• WHAT THE TASK ASKS
Begin the copy at the line containing "none -> purple 1x1 brick [548,100,606,177]" and end it at the final line of the material below, reproducing each line exactly, without images.

• DATASET EXTRACT

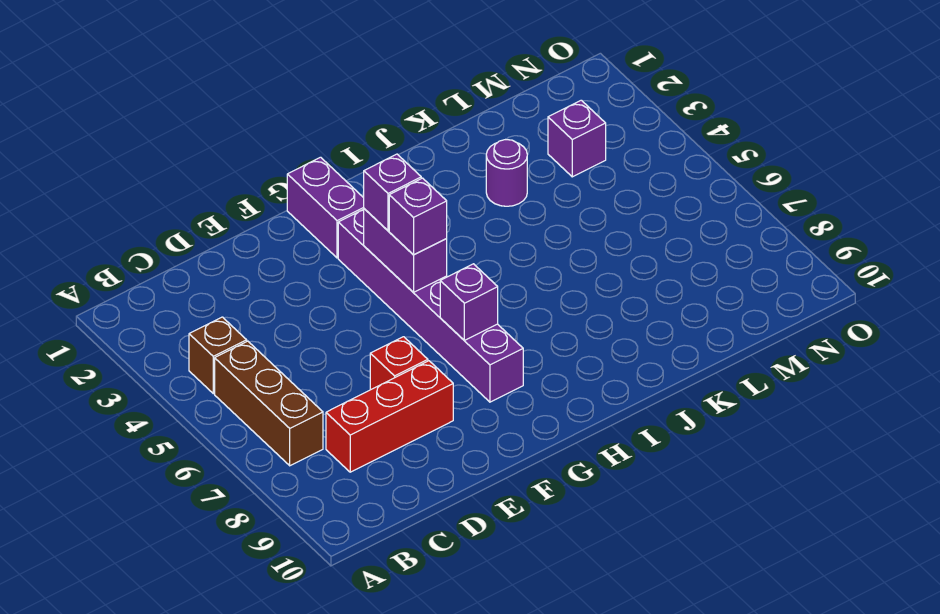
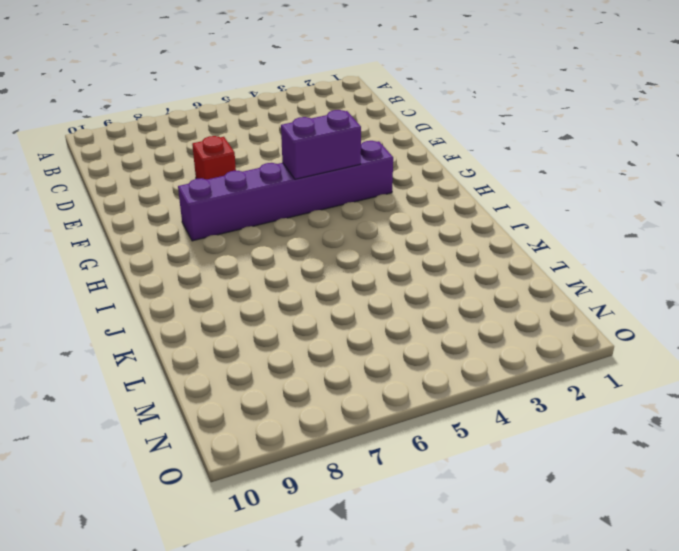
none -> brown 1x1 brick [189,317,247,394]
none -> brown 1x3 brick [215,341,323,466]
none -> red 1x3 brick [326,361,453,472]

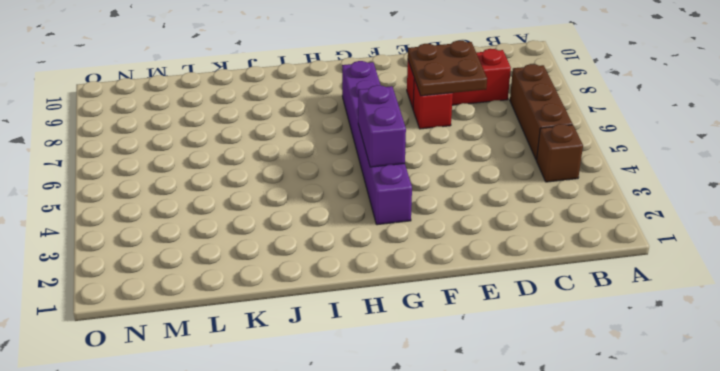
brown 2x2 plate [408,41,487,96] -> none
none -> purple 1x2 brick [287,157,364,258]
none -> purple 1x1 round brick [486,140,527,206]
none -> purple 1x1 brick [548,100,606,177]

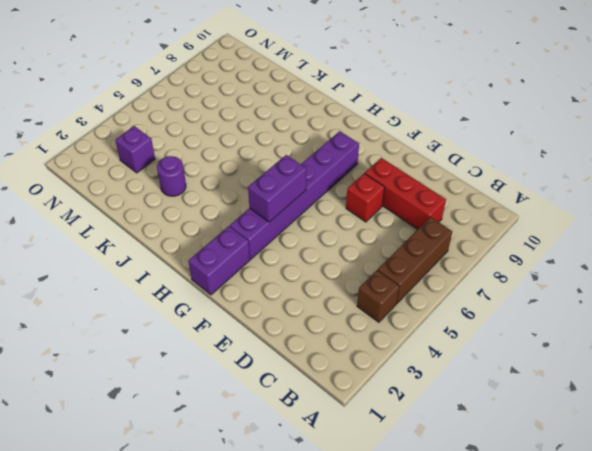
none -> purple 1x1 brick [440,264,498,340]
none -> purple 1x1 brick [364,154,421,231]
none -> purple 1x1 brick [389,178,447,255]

• ANSWER FOR THIS EXERCISE
none -> purple 1x1 brick [548,100,606,177]

none -> purple 1x1 brick [440,264,498,340]
none -> purple 1x1 brick [364,154,421,231]
none -> purple 1x1 brick [389,178,447,255]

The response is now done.